• **TASK STATEMENT**
Your task is to print each entry exactly as written.

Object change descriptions
#####

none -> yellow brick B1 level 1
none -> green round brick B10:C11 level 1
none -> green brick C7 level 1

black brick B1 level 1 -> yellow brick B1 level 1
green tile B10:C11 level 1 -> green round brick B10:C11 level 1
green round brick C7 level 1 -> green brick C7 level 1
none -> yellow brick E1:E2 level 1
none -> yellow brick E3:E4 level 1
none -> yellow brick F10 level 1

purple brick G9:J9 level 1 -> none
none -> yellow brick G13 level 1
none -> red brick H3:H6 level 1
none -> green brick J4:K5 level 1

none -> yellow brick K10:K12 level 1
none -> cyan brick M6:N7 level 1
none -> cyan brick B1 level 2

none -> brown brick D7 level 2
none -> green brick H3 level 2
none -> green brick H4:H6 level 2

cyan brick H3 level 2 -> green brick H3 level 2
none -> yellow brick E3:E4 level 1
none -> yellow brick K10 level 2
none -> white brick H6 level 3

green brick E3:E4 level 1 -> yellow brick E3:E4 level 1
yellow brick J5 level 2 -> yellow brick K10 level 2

#####

• **EXERCISE RESPONSE**
none -> yellow brick B1 level 1
none -> green round brick B10:C11 level 1
none -> green brick C7 level 1

black brick B1 level 1 -> yellow brick B1 level 1
green tile B10:C11 level 1 -> green round brick B10:C11 level 1
green round brick C7 level 1 -> green brick C7 level 1
none -> yellow brick E1:E2 level 1
none -> yellow brick E3:E4 level 1
none -> yellow brick F10 level 1

purple brick G9:J9 level 1 -> none
none -> yellow brick G13 level 1
none -> red brick H3:H6 level 1
none -> green brick J4:K5 level 1

none -> yellow brick K10:K12 level 1
none -> cyan brick M6:N7 level 1
none -> cyan brick B1 level 2

none -> brown brick D7 level 2
none -> green brick H3 level 2
none -> green brick H4:H6 level 2

cyan brick H3 level 2 -> green brick H3 level 2
none -> yellow brick E3:E4 level 1
none -> yellow brick K10 level 2
none -> white brick H6 level 3

green brick E3:E4 level 1 -> yellow brick E3:E4 level 1
yellow brick J5 level 2 -> yellow brick K10 level 2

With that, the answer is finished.